WHAT THIS TASK INVOLVES:
Lines in the listing below that include the word "white" need to be copied.

MATERIAL FOR THIS EXERCISE:
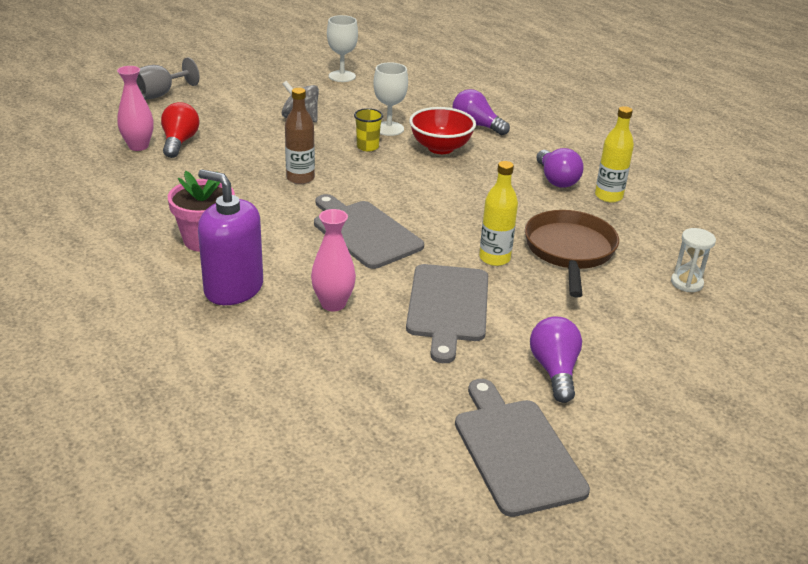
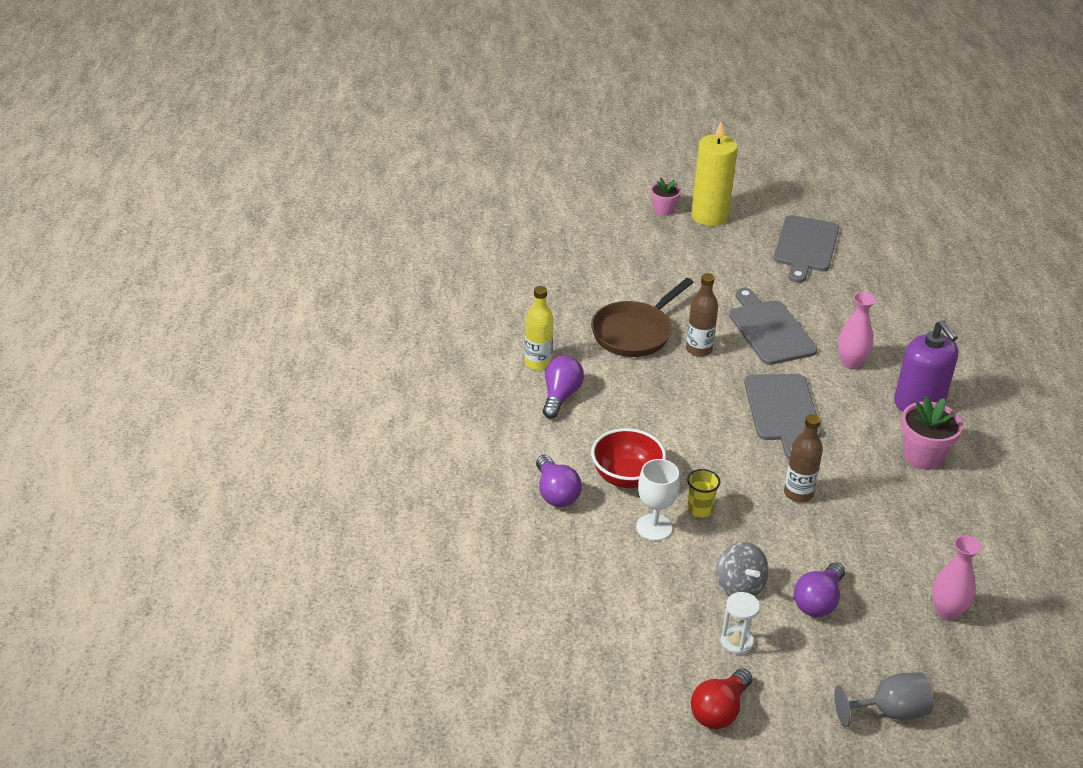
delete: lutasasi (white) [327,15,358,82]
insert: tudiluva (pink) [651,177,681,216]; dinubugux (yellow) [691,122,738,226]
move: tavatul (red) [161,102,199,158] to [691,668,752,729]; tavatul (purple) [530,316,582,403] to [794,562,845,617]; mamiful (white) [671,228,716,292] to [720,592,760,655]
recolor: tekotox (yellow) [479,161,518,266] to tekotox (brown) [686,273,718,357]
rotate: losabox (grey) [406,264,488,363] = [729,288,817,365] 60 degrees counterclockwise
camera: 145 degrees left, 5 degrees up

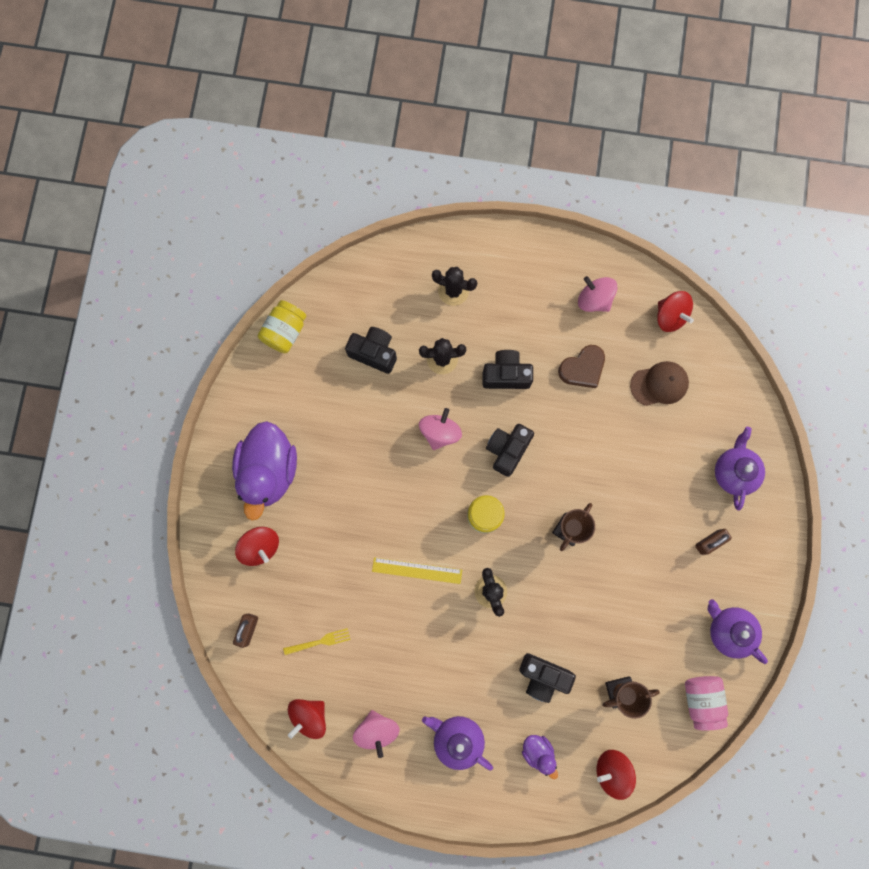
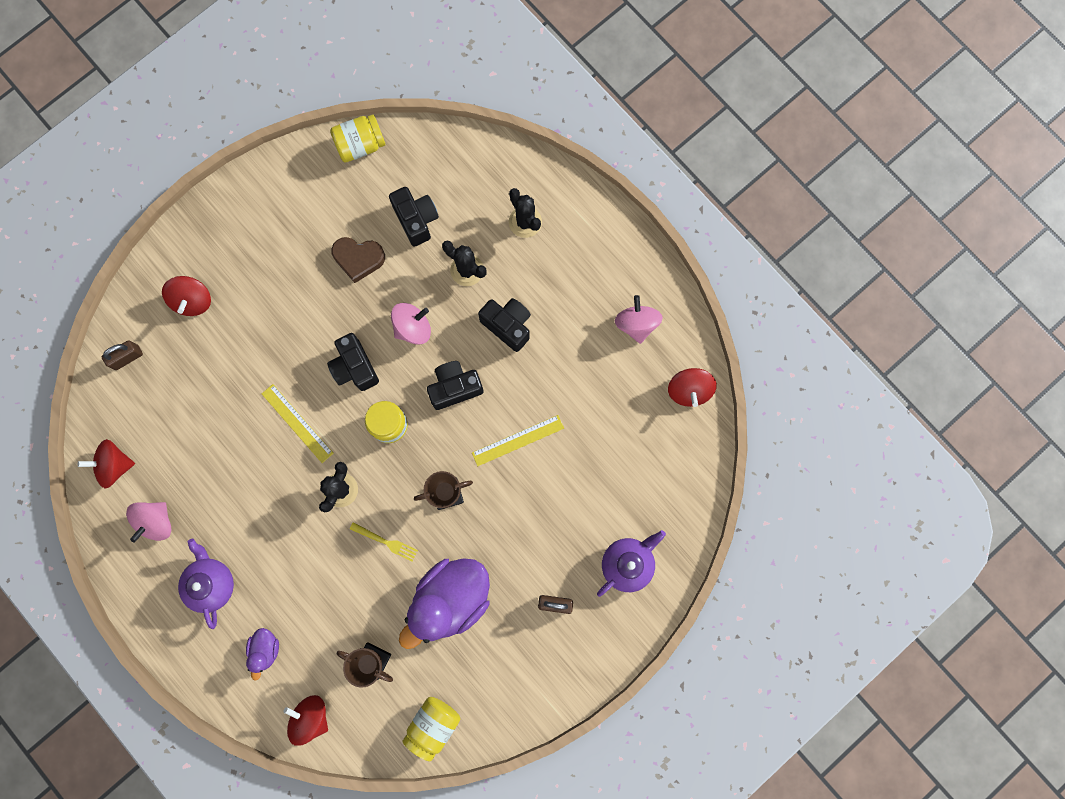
delete:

WORKED SOLUTION:
delete: lutasasi (white) [327,15,358,82]
move: tavatul (red) [161,102,199,158] to [691,668,752,729]; tavatul (purple) [530,316,582,403] to [794,562,845,617]; mamiful (white) [671,228,716,292] to [720,592,760,655]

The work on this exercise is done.